* _ASSIGNED TASK_
Each entry should be transcribed exactly as written, and any picture left out.

*** DATA TO EXAMINE Section Begins ***

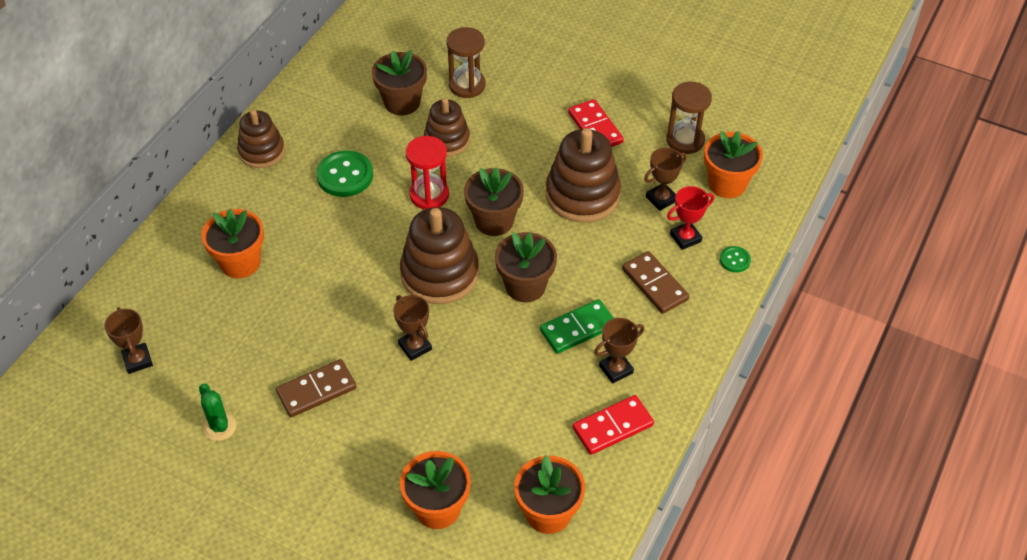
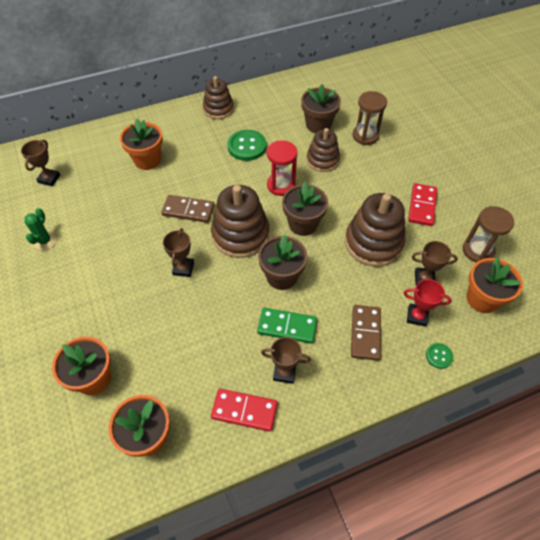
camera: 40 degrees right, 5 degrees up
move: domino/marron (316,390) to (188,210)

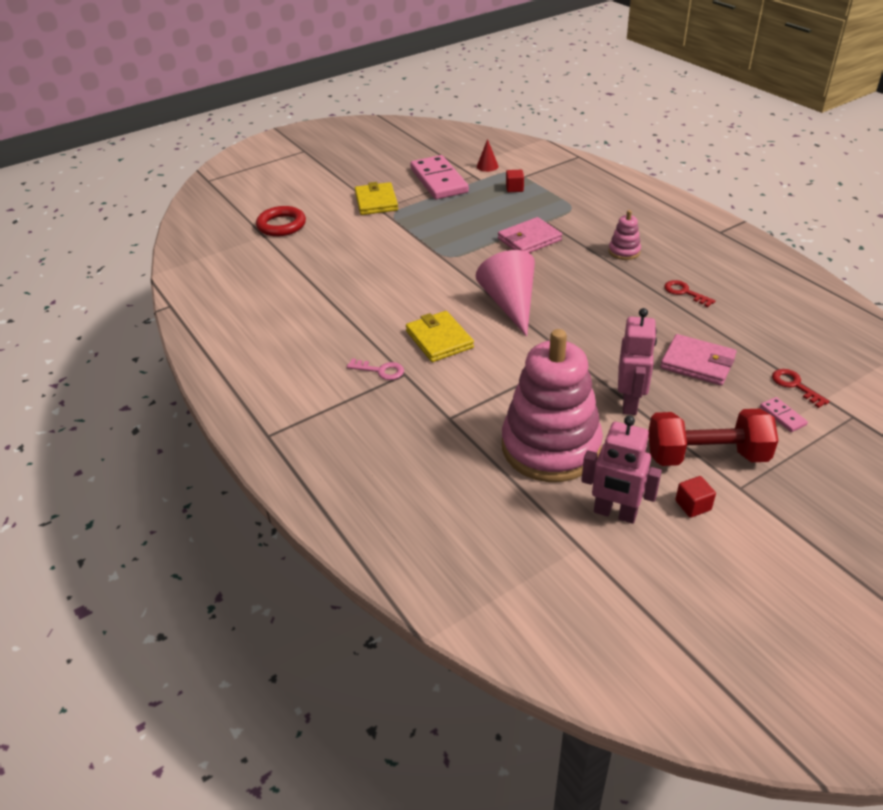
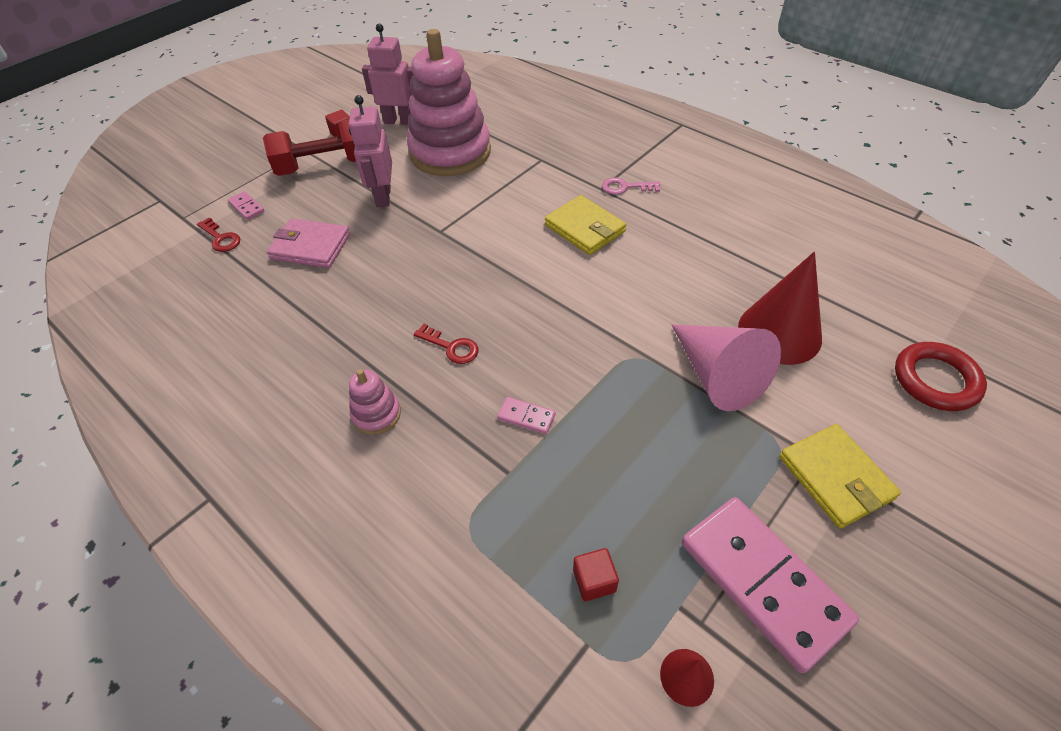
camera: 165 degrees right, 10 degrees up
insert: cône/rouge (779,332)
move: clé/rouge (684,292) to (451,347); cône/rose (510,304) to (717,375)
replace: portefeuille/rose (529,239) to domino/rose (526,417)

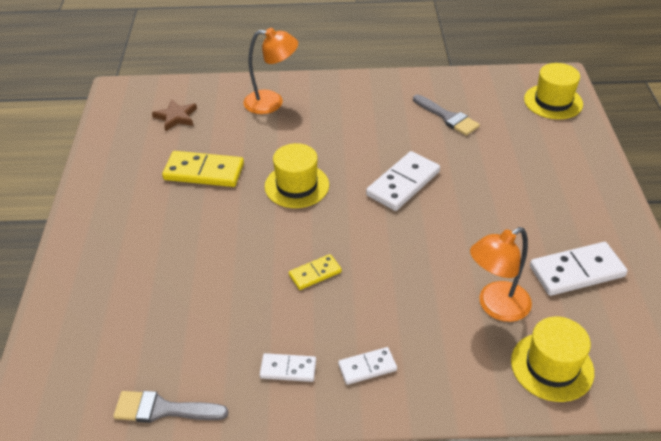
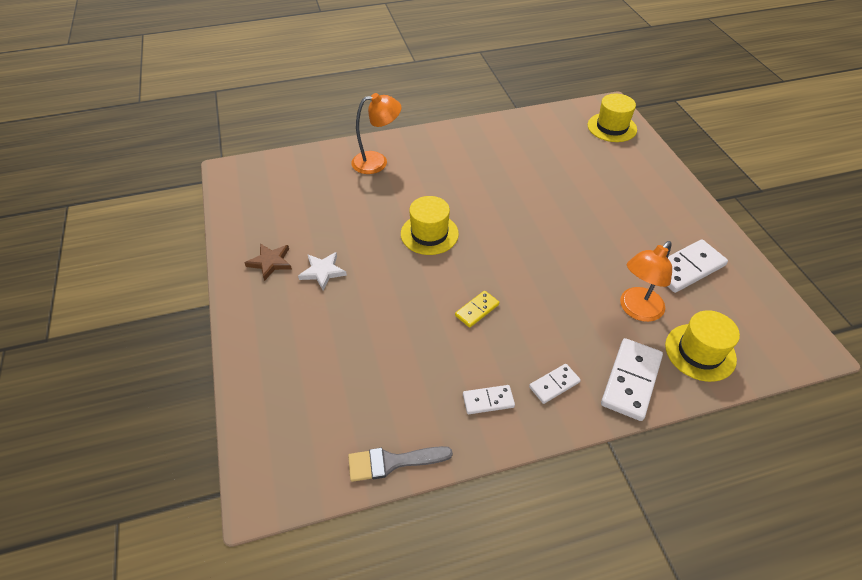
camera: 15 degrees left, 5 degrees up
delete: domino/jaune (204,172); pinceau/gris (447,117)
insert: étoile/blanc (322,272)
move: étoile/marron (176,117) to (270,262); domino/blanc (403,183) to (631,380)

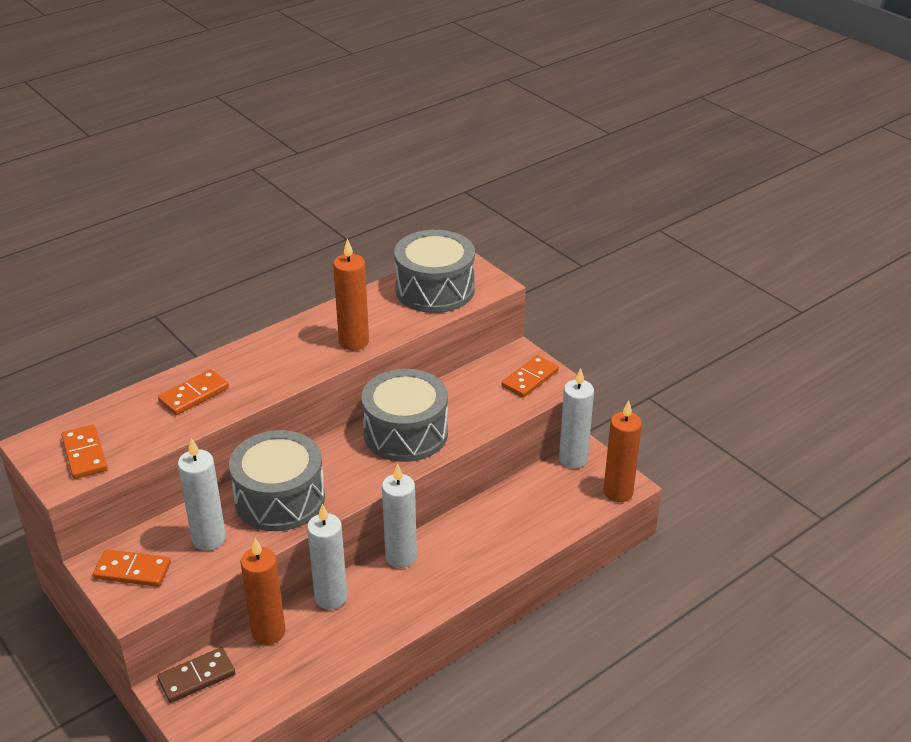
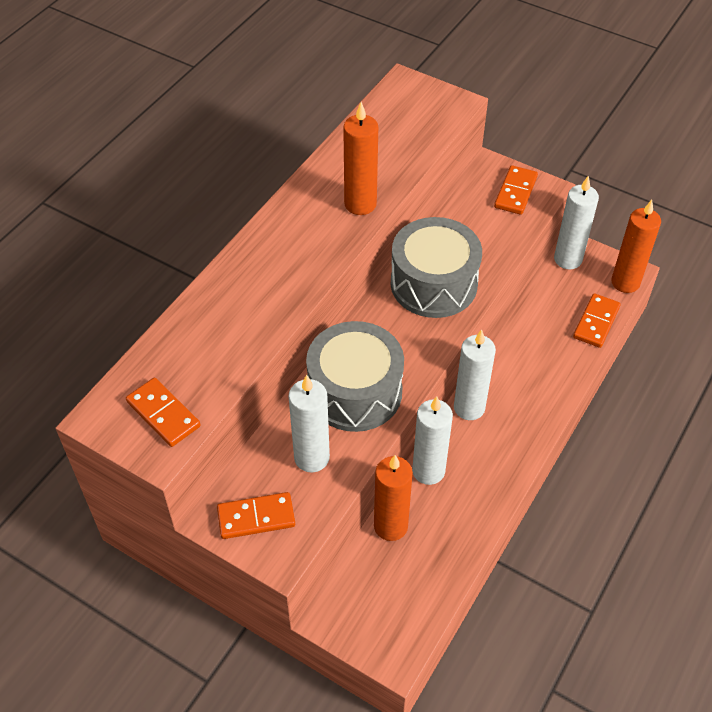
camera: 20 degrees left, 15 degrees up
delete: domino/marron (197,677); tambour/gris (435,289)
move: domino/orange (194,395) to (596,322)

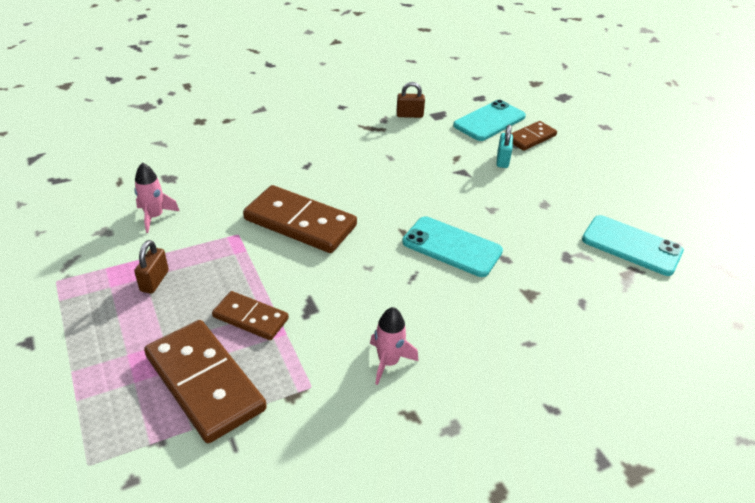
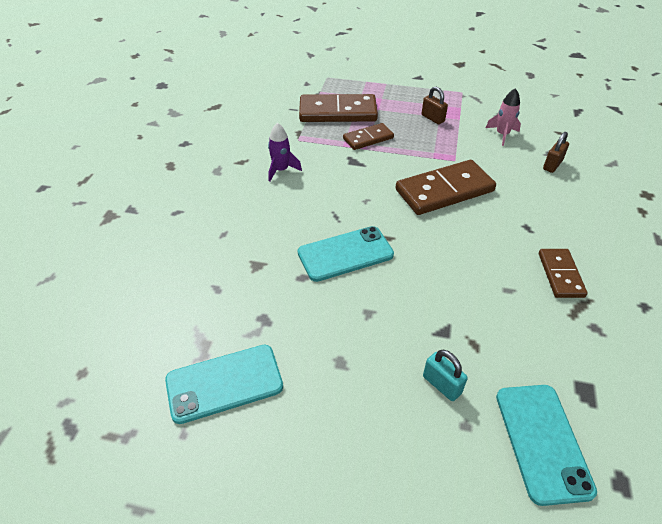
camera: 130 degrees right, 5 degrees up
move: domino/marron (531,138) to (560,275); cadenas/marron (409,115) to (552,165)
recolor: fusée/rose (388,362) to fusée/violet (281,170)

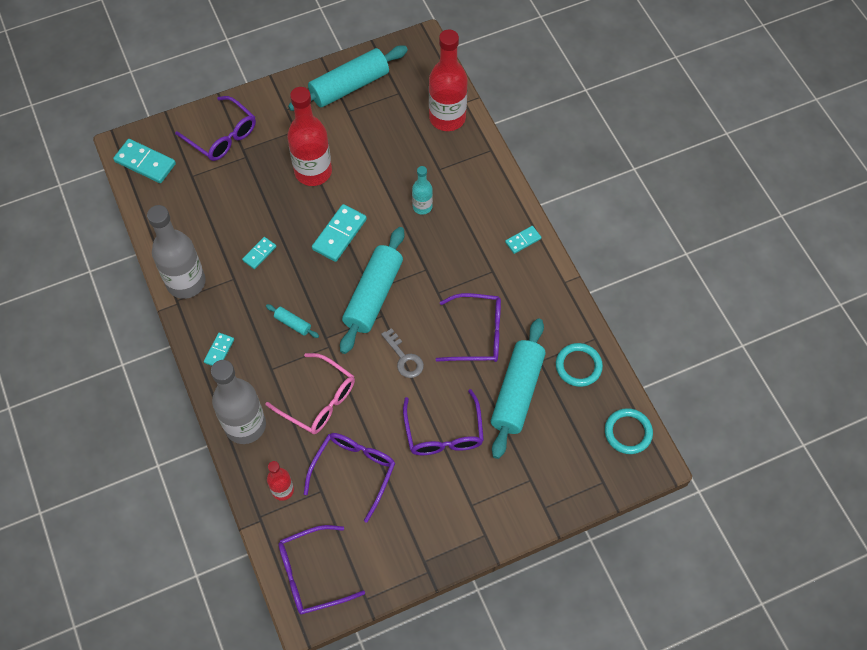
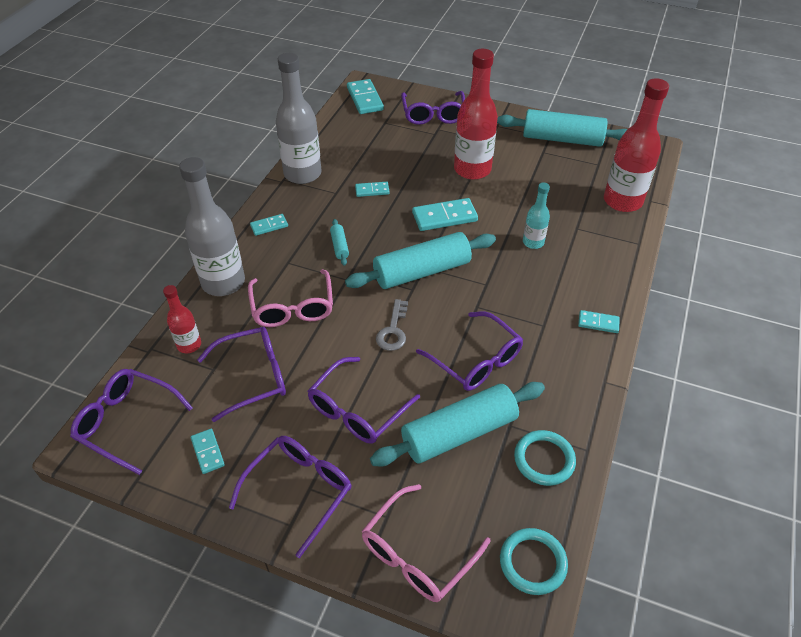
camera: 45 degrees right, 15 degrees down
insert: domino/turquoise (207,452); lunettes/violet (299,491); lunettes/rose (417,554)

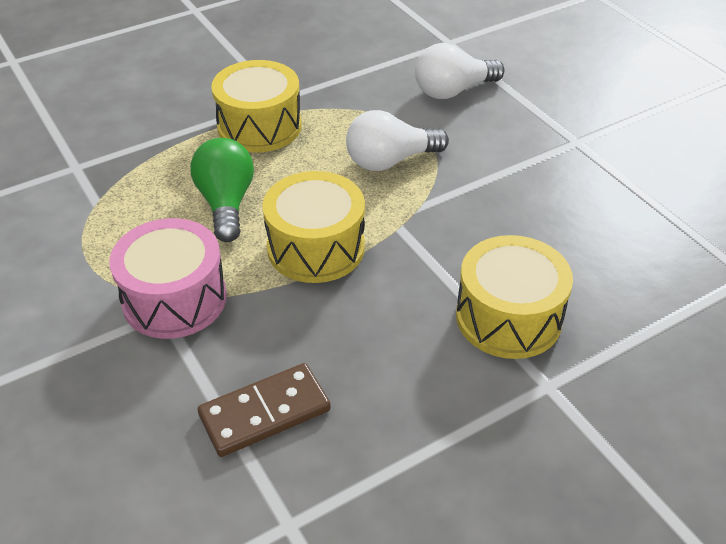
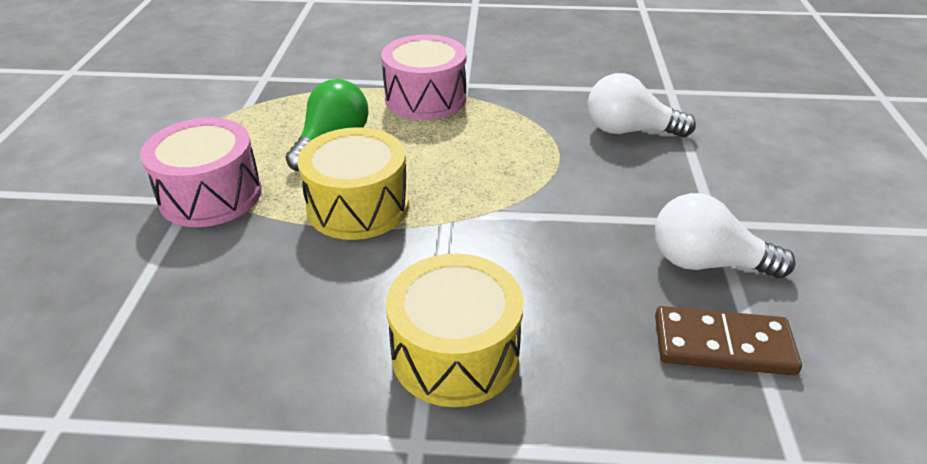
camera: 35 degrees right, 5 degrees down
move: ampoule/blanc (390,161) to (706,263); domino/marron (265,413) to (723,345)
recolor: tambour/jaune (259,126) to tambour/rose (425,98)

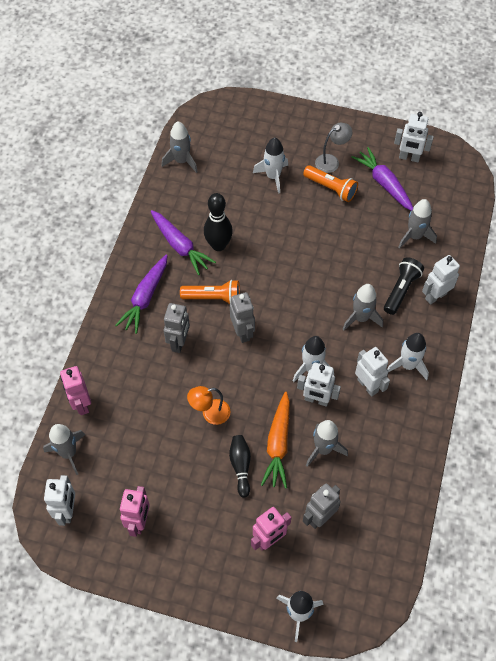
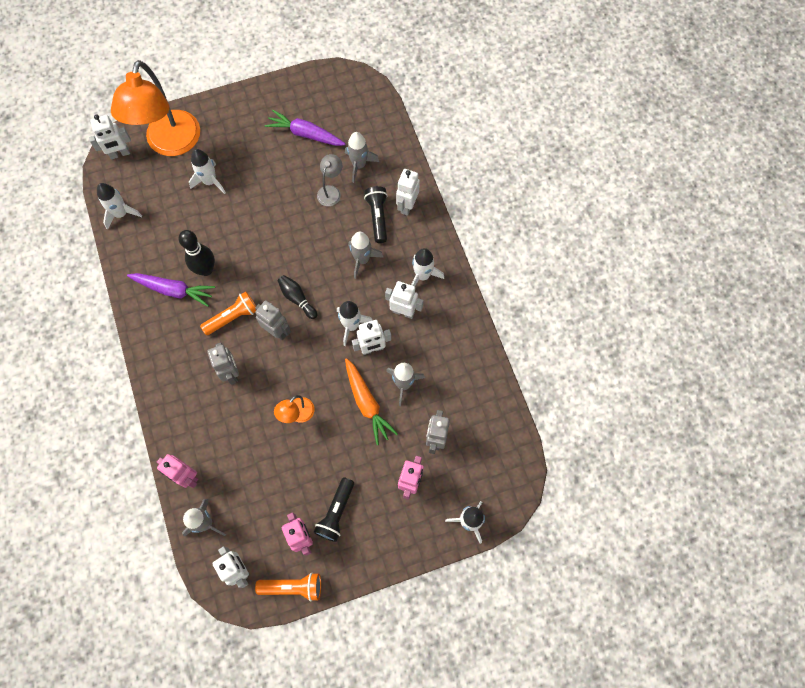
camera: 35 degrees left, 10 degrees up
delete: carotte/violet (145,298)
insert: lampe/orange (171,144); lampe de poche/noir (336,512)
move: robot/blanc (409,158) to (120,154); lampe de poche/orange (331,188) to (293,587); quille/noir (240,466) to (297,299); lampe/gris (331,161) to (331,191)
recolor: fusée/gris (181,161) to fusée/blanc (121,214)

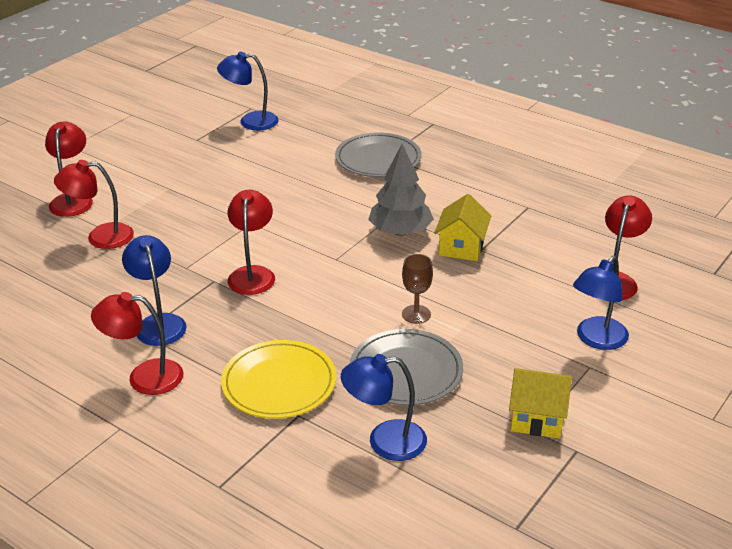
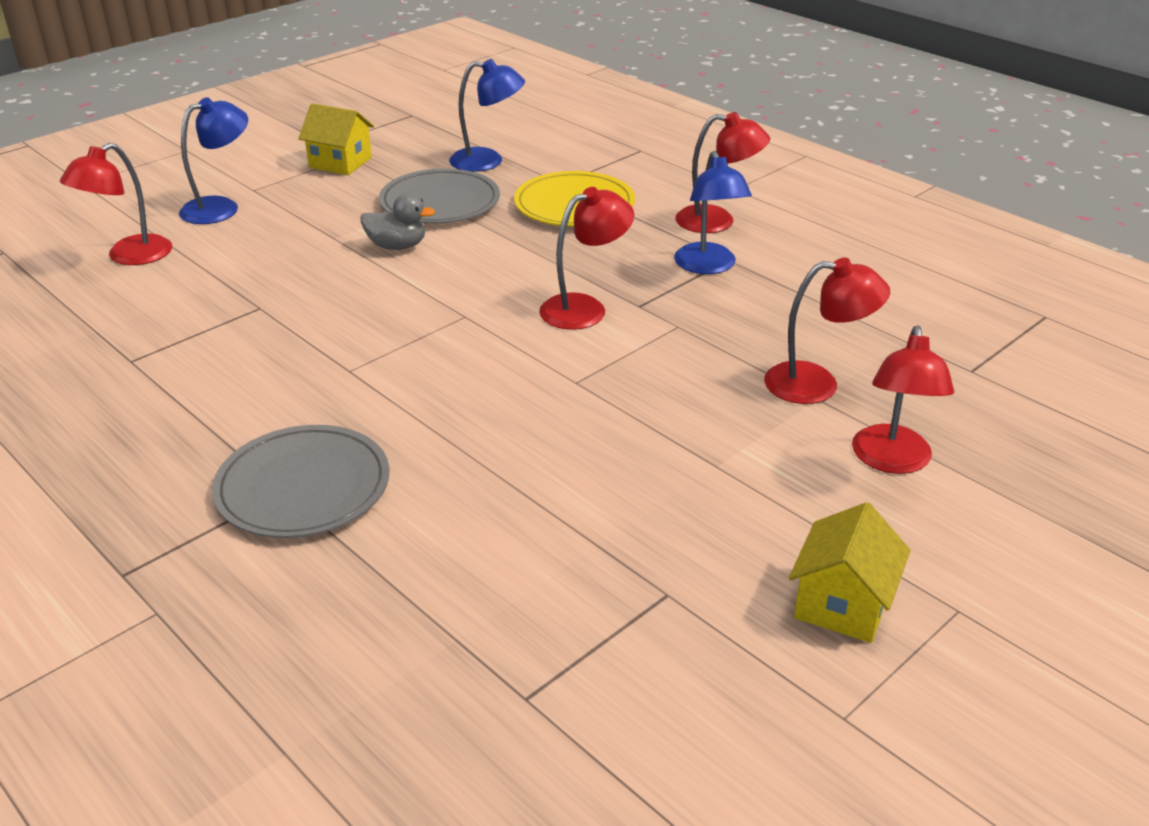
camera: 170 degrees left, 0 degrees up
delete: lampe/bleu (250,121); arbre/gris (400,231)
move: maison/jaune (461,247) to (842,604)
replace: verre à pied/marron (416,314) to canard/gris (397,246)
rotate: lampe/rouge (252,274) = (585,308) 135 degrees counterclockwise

*** DATA TO EXAMINE Section Ends ***

* _RESPONSE FOR THIS EXERCISE_
camera: 40 degrees right, 5 degrees up
move: domino/marron (316,390) to (188,210)

camera: 165 degrees right, 10 degrees up
insert: cône/rouge (779,332)
move: clé/rouge (684,292) to (451,347); cône/rose (510,304) to (717,375)
replace: portefeuille/rose (529,239) to domino/rose (526,417)

camera: 15 degrees left, 5 degrees up
delete: domino/jaune (204,172); pinceau/gris (447,117)
insert: étoile/blanc (322,272)
move: étoile/marron (176,117) to (270,262); domino/blanc (403,183) to (631,380)

camera: 20 degrees left, 15 degrees up
delete: domino/marron (197,677); tambour/gris (435,289)
move: domino/orange (194,395) to (596,322)

camera: 130 degrees right, 5 degrees up
move: domino/marron (531,138) to (560,275); cadenas/marron (409,115) to (552,165)
recolor: fusée/rose (388,362) to fusée/violet (281,170)

camera: 45 degrees right, 15 degrees down
insert: domino/turquoise (207,452); lunettes/violet (299,491); lunettes/rose (417,554)

camera: 35 degrees right, 5 degrees down
move: ampoule/blanc (390,161) to (706,263); domino/marron (265,413) to (723,345)
recolor: tambour/jaune (259,126) to tambour/rose (425,98)

camera: 35 degrees left, 10 degrees up
delete: carotte/violet (145,298)
insert: lampe/orange (171,144); lampe de poche/noir (336,512)
move: robot/blanc (409,158) to (120,154); lampe de poche/orange (331,188) to (293,587); quille/noir (240,466) to (297,299); lampe/gris (331,161) to (331,191)
recolor: fusée/gris (181,161) to fusée/blanc (121,214)

camera: 170 degrees left, 0 degrees up
delete: lampe/bleu (250,121); arbre/gris (400,231)
move: maison/jaune (461,247) to (842,604)
replace: verre à pied/marron (416,314) to canard/gris (397,246)
rotate: lampe/rouge (252,274) = (585,308) 135 degrees counterclockwise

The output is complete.